◆ TASK INSTRUCTIONS
What is the number of lines in these entries that include "five"? Write that number and no other text.
------------------------------------------------------------
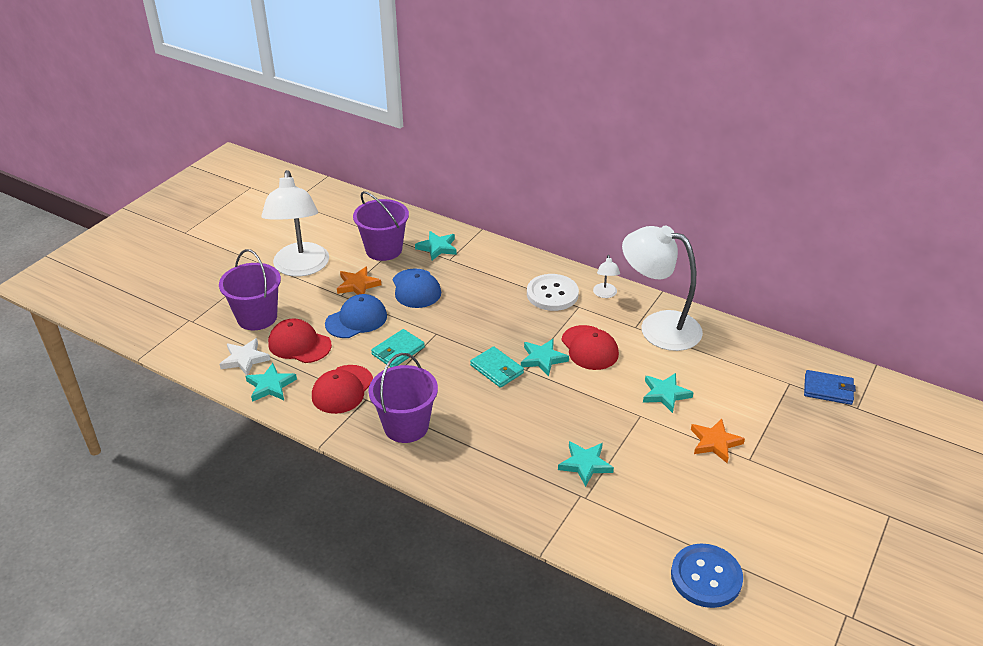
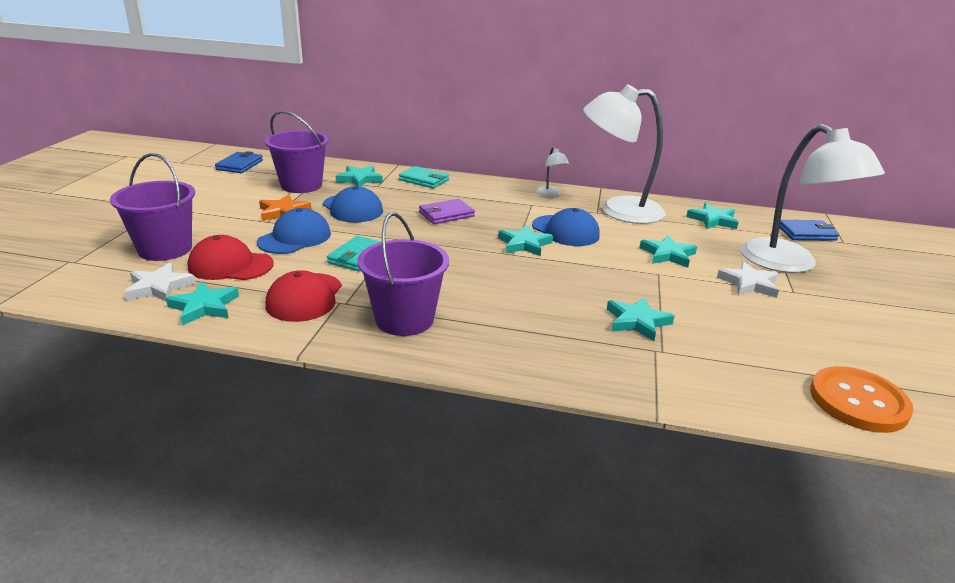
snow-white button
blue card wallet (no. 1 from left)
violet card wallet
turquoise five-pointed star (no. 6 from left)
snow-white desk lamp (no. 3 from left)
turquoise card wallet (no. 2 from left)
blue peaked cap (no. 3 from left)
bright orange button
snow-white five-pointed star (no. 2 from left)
------------------------------------------------------------
◆ OUTPUT BELOW
2